* _Work task_
Rewrite every line of the listing below as a numbered list, skipping blank lines and leaving out the picture.

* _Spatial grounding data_
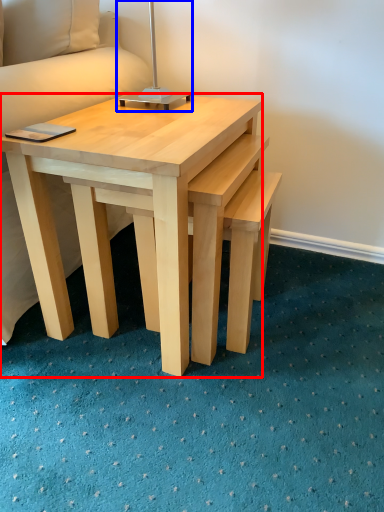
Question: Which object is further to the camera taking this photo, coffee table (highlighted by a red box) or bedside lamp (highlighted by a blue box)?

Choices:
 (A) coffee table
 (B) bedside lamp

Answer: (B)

* _Solved problem_
1. Question: Which object is further to the camera taking this photo, coffee table (highlighted by a red box) or bedside lamp (highlighted by a blue box)?
2. Choices:
3.  (A) coffee table
4.  (B) bedside lamp
5. Answer: (B)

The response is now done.